AIM OF THE EXERCISE:
Your answer should be the records again, unchanged in wording and free of images.

ENTRIES PROVIDED:
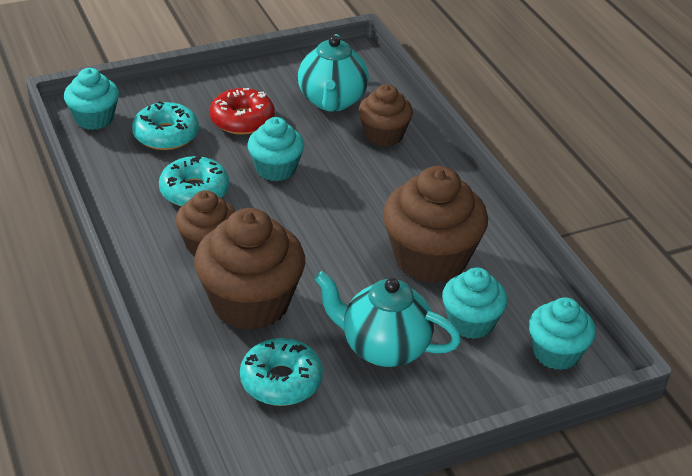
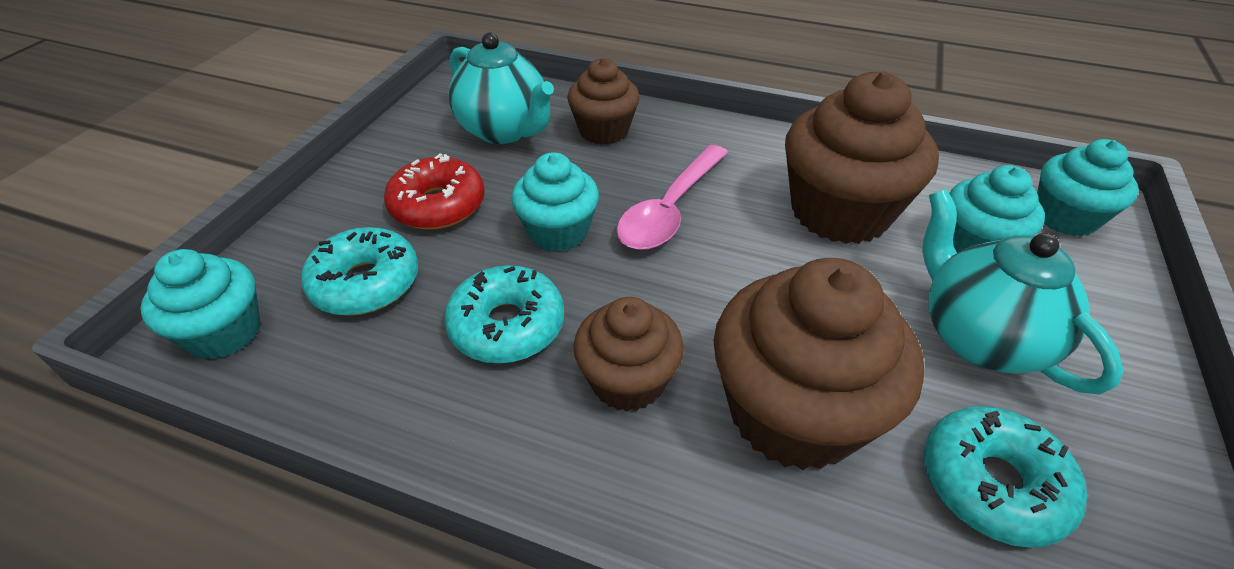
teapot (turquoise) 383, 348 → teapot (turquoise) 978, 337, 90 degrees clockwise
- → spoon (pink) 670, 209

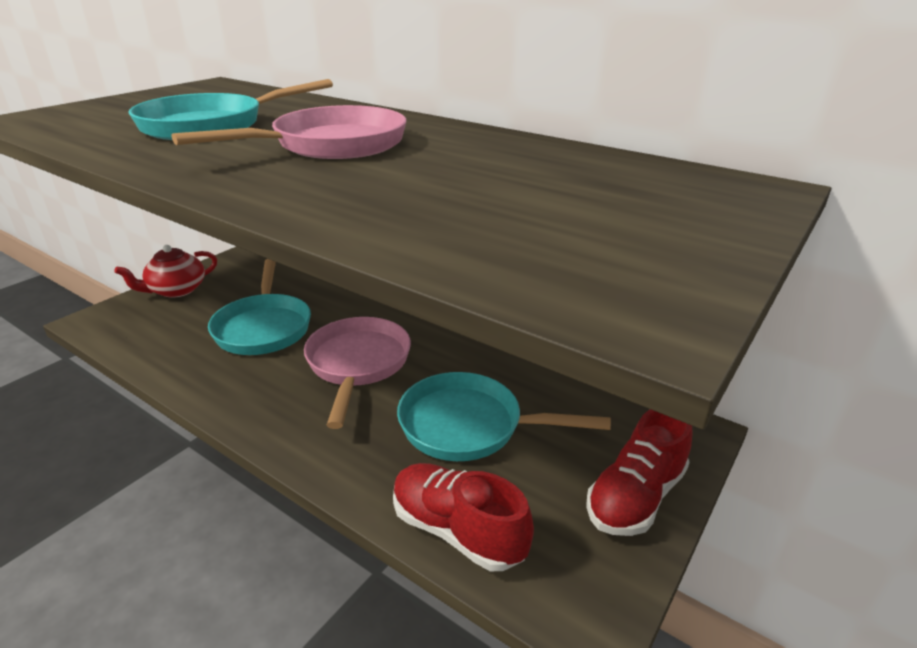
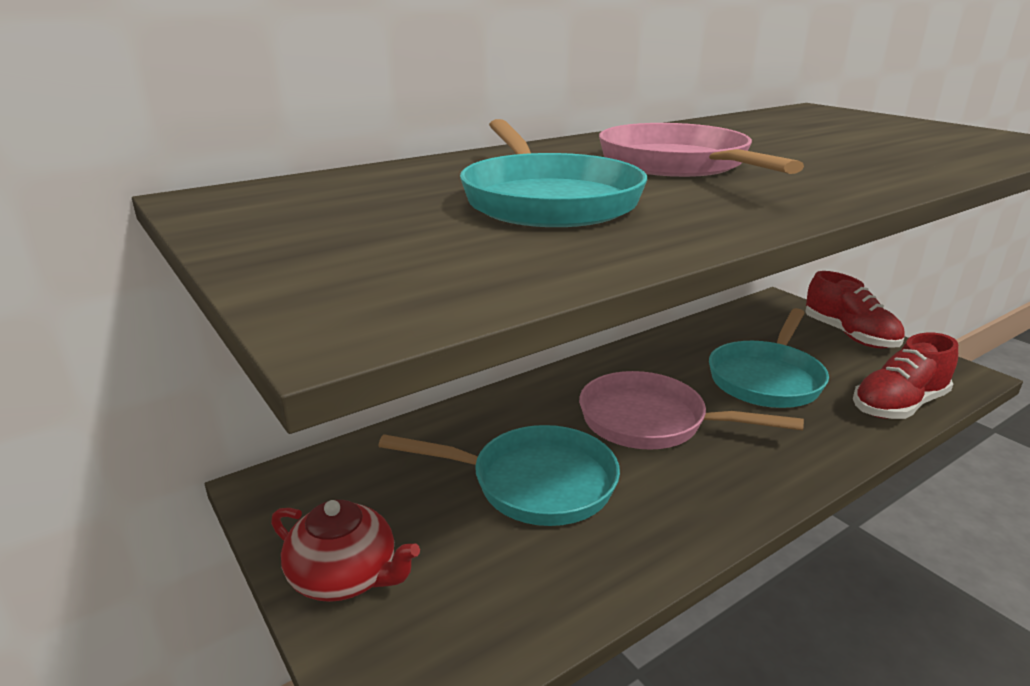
teapot (red) 176, 290 → teapot (red) 345, 577, 45 degrees counterclockwise

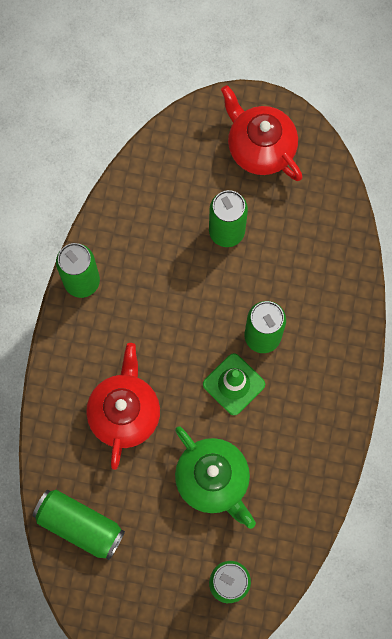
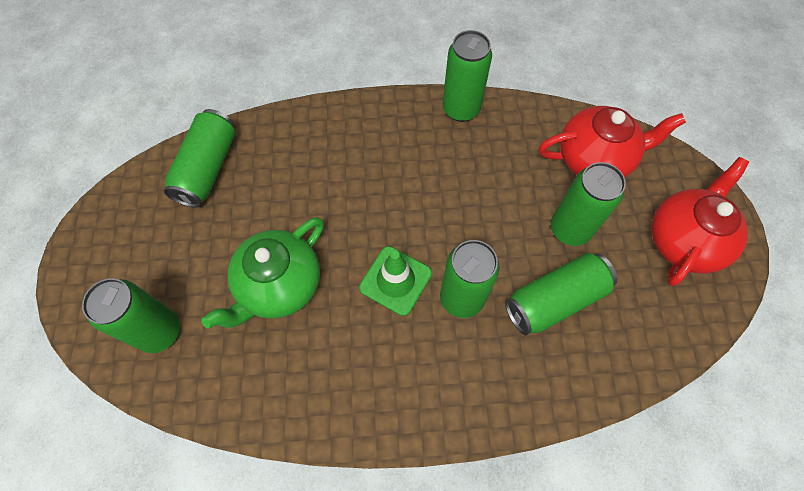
teapot (red) 124, 412 → teapot (red) 595, 159, shifted
- → can (green) 555, 300

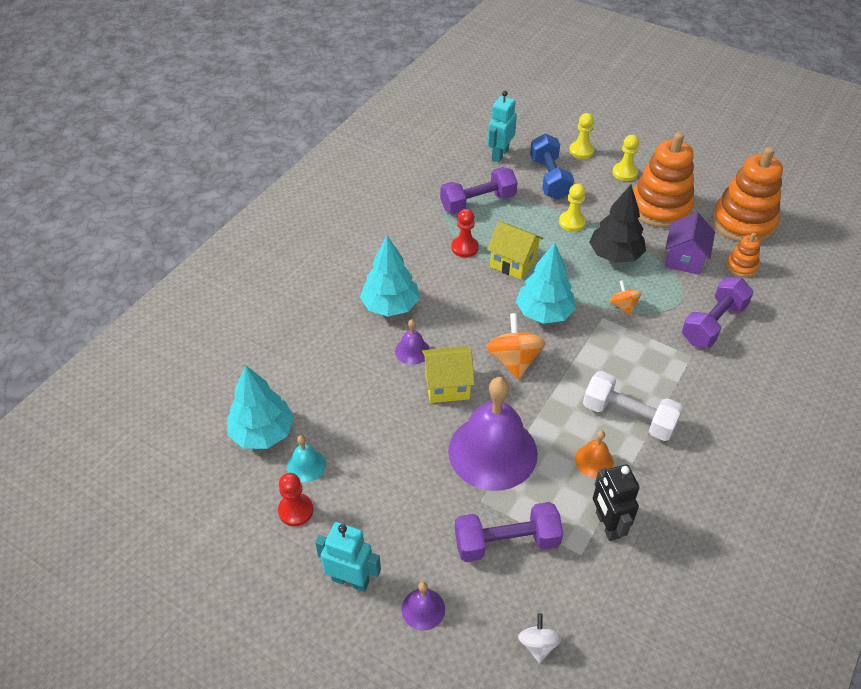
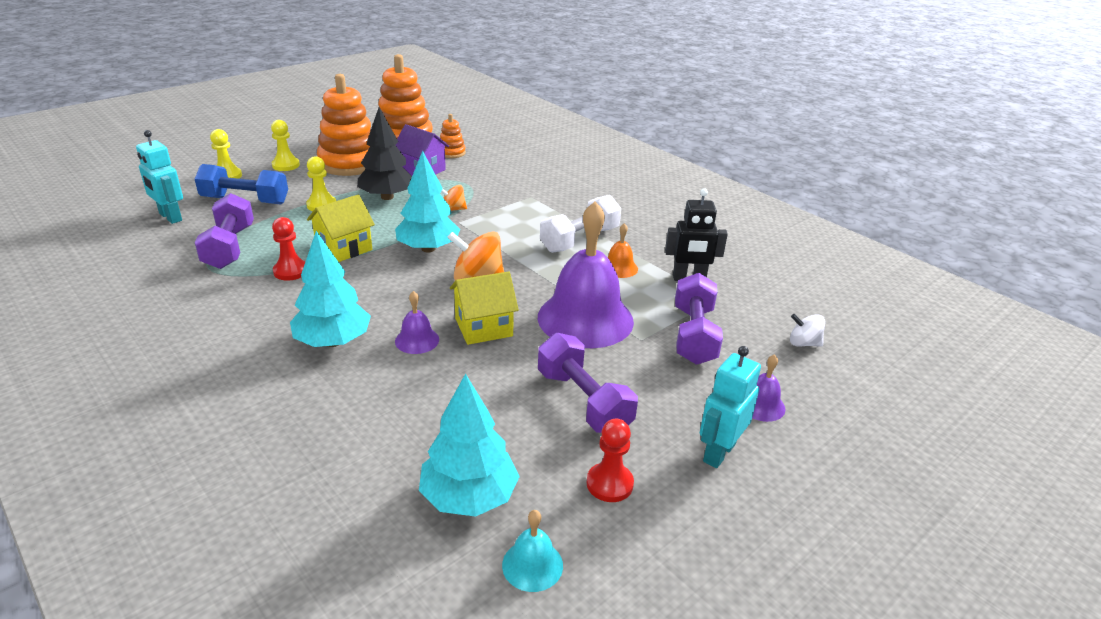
bell (turquoise) 306, 465 → bell (turquoise) 532, 565, shifted
house (yellow) 447, 385 → house (yellow) 483, 327, 60 degrees clockwise
dumbbell (purple) 713, 323 → dumbbell (purple) 583, 401, shifted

FINISHED TASK:
teapot (turquoise) 383, 348 → teapot (turquoise) 978, 337, 90 degrees clockwise
- → spoon (pink) 670, 209

teapot (red) 176, 290 → teapot (red) 345, 577, 45 degrees counterclockwise

teapot (red) 124, 412 → teapot (red) 595, 159, shifted
- → can (green) 555, 300

bell (turquoise) 306, 465 → bell (turquoise) 532, 565, shifted
house (yellow) 447, 385 → house (yellow) 483, 327, 60 degrees clockwise
dumbbell (purple) 713, 323 → dumbbell (purple) 583, 401, shifted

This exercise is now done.